** Supplied material **
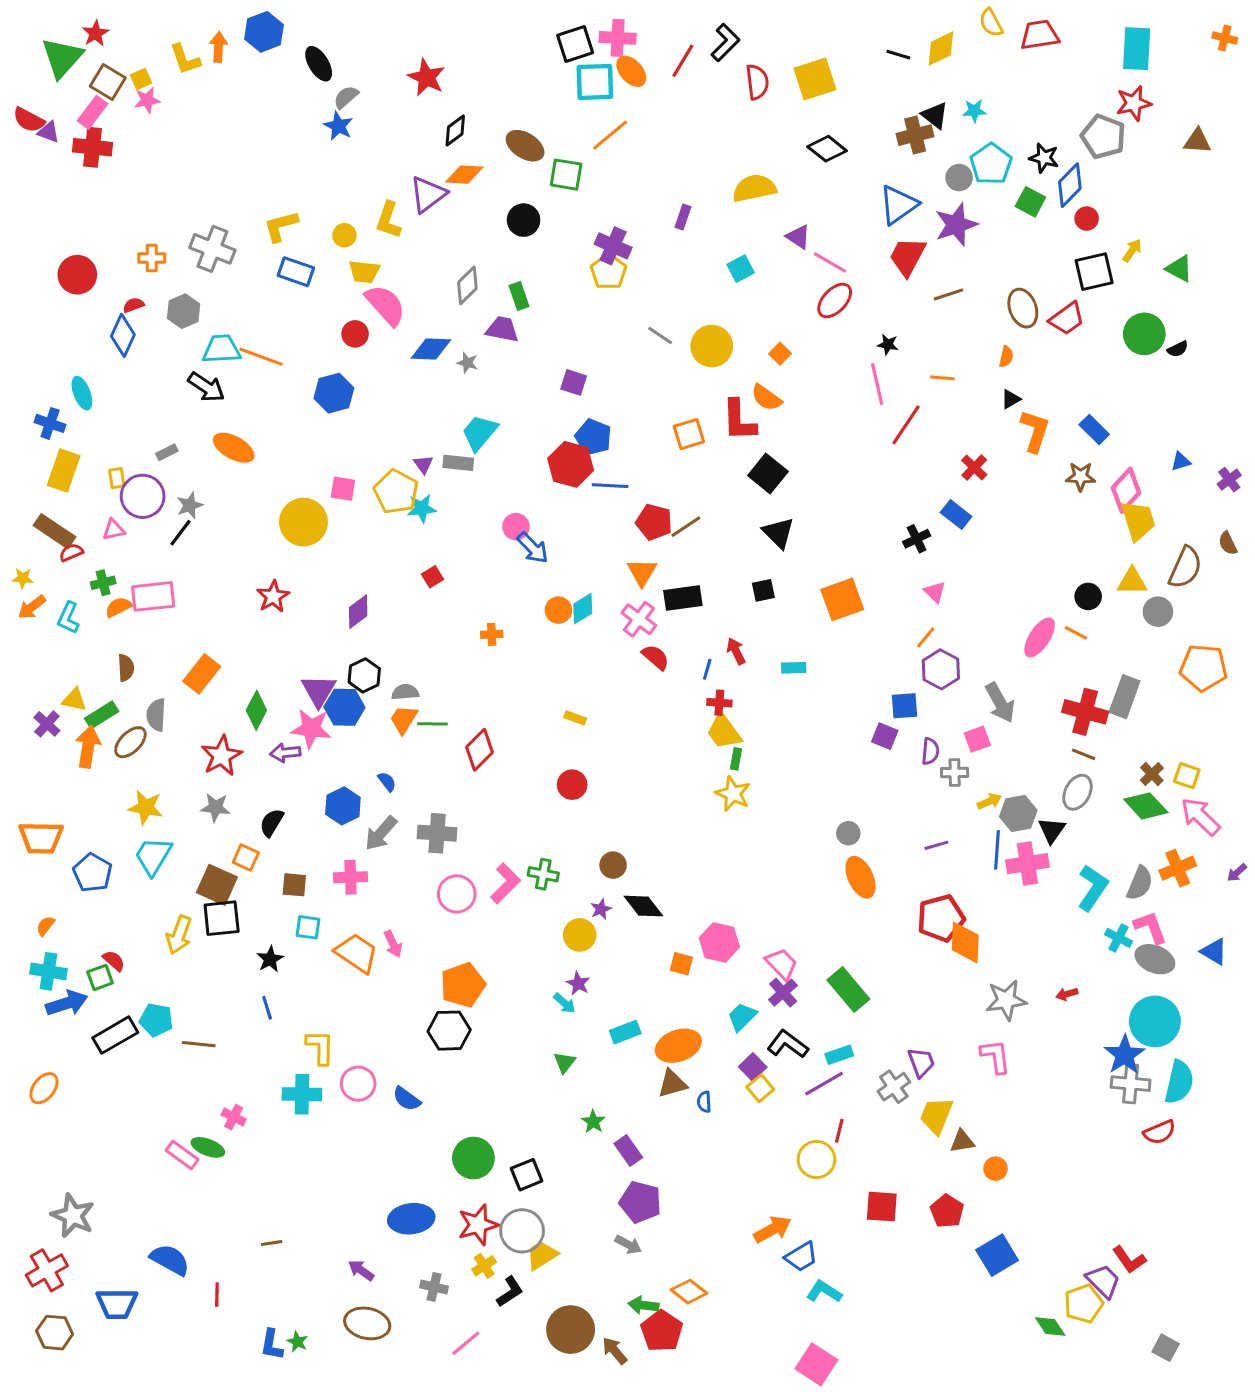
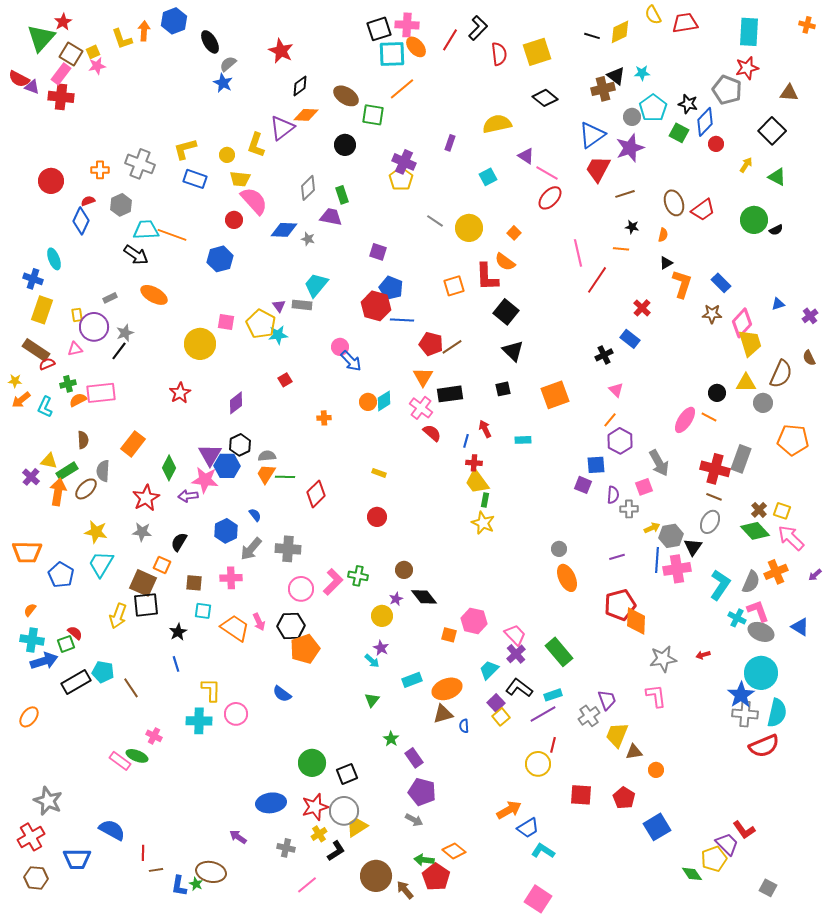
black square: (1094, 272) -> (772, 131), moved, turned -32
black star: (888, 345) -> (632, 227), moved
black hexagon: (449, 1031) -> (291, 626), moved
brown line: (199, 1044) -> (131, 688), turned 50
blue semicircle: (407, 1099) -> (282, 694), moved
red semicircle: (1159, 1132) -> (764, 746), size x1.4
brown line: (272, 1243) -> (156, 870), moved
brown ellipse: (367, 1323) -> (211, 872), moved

** What the task asks **
Retype, exactly as written, each line from the one that has "black star: (888, 345) -> (632, 227), moved" to the bottom of the entries above, and include both of those lines.

** Result of this task **
black star: (888, 345) -> (632, 227), moved
black hexagon: (449, 1031) -> (291, 626), moved
brown line: (199, 1044) -> (131, 688), turned 50
blue semicircle: (407, 1099) -> (282, 694), moved
red semicircle: (1159, 1132) -> (764, 746), size x1.4
brown line: (272, 1243) -> (156, 870), moved
brown ellipse: (367, 1323) -> (211, 872), moved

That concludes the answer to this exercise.